Goal of the exercise = With the pictures left out, restate every entry word for word.

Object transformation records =
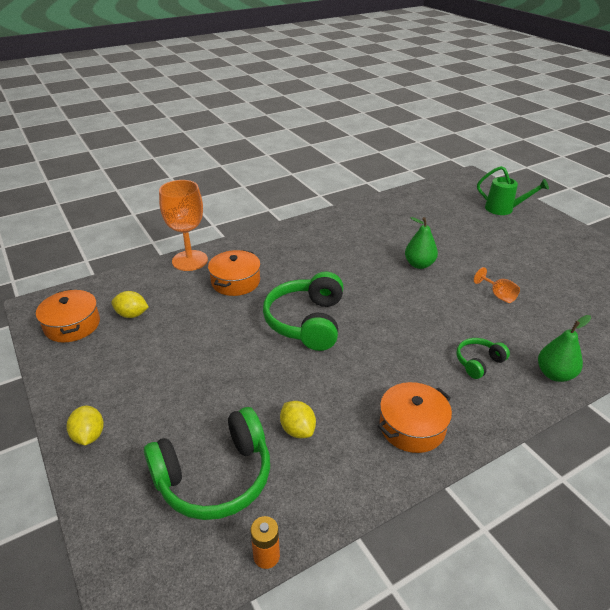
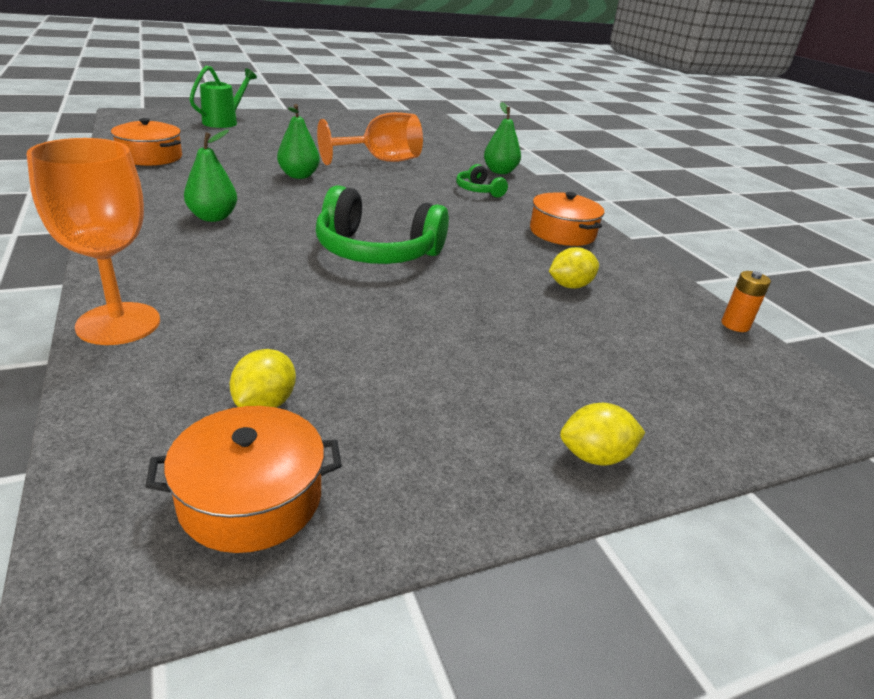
camera: 85 degrees left, 5 degrees down
(215, 477) = (648, 345): green headphones -> none
(235, 282) = (237, 287): orange pot -> orange pot (150, 157)
(319, 252) = (213, 217): none -> green pear
(498, 295) = (381, 161): orange goblet -> orange goblet, size x2.07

Exercise solution =
camera: 85 degrees left, 5 degrees down
(215, 477) = (648, 345): green headphones -> none
(235, 282) = (237, 287): orange pot -> orange pot (150, 157)
(319, 252) = (213, 217): none -> green pear
(498, 295) = (381, 161): orange goblet -> orange goblet, size x2.07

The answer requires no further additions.